* _What you will do_
In the records below, find the line with "(167, 297) = (334, 369): yellow" and the line with "(479, 402) = (500, 194): pink". Print both exactly, along with every line between them, and no other line.

* _Provided records_
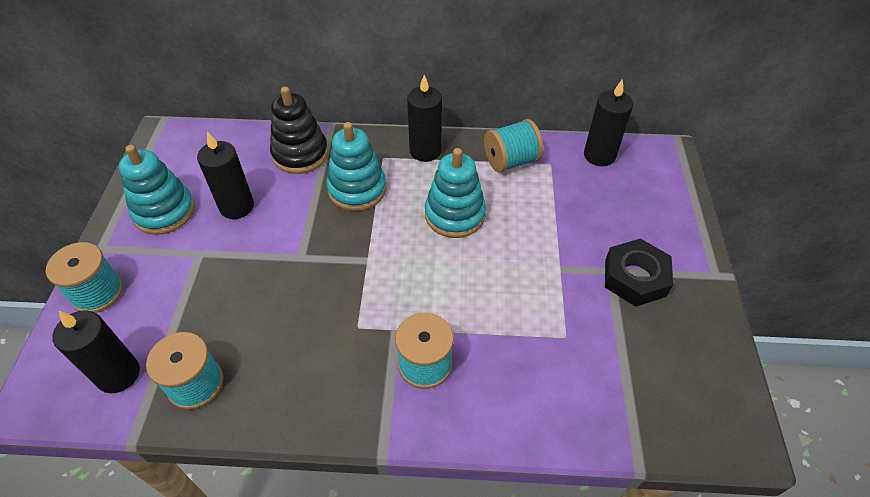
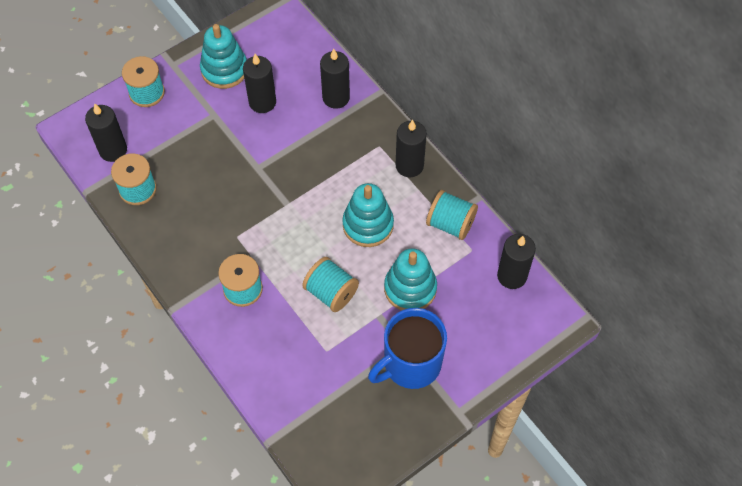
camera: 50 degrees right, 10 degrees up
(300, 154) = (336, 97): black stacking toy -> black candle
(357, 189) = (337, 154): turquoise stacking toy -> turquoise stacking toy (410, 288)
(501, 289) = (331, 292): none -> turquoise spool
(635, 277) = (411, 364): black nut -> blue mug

==

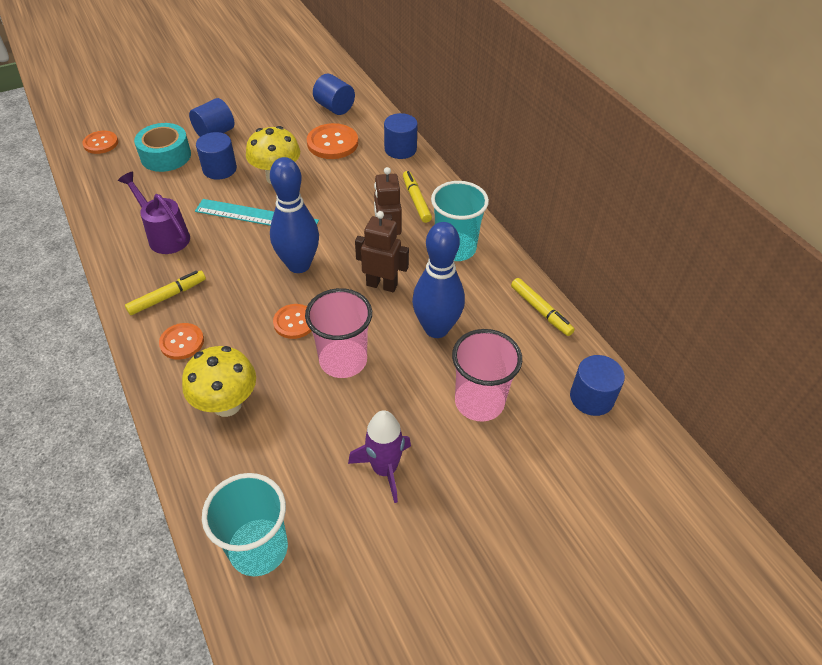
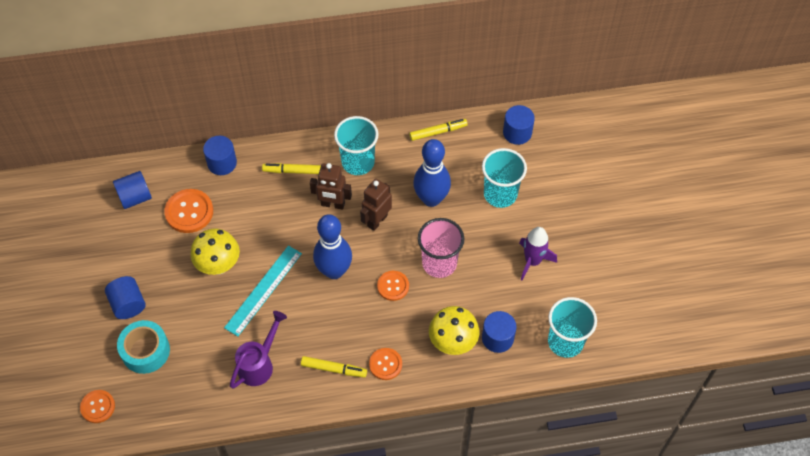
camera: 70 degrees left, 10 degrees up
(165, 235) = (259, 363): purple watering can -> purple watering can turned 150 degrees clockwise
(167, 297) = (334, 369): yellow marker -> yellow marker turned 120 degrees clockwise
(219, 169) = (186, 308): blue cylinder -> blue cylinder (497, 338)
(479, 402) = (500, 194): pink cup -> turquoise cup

* * *

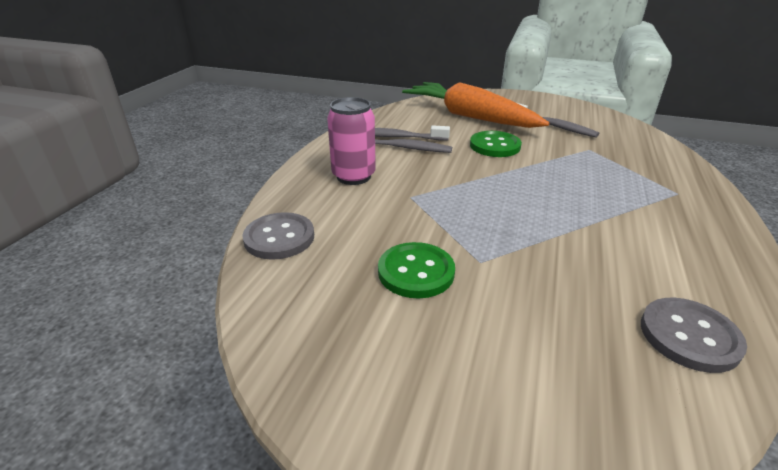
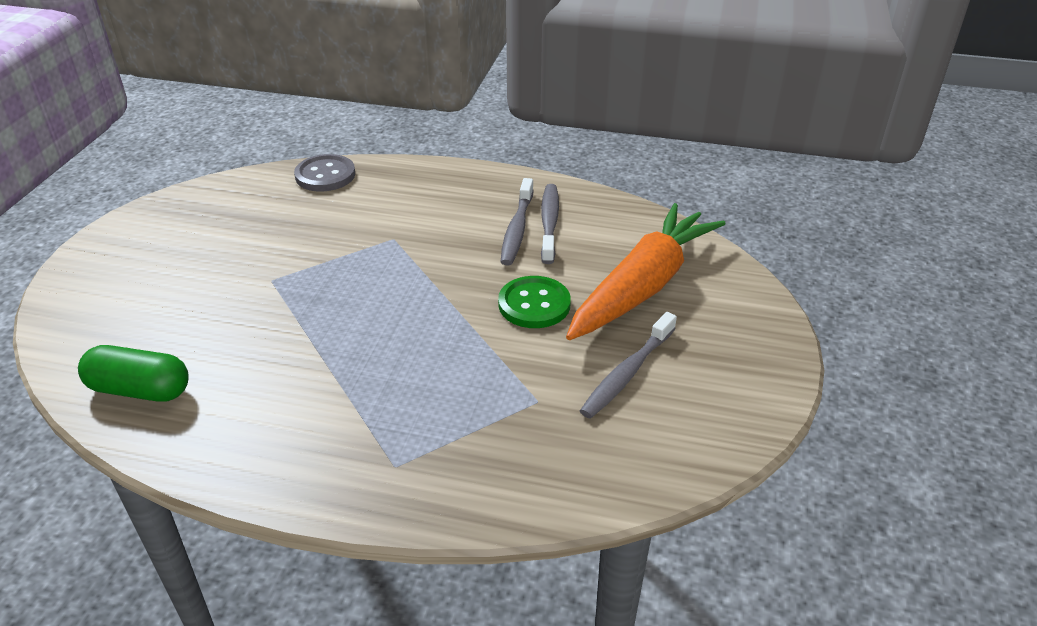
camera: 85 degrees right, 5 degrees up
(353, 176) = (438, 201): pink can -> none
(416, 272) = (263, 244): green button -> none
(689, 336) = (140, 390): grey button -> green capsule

* _Answer to the exercise_
(167, 297) = (334, 369): yellow marker -> yellow marker turned 120 degrees clockwise
(219, 169) = (186, 308): blue cylinder -> blue cylinder (497, 338)
(479, 402) = (500, 194): pink cup -> turquoise cup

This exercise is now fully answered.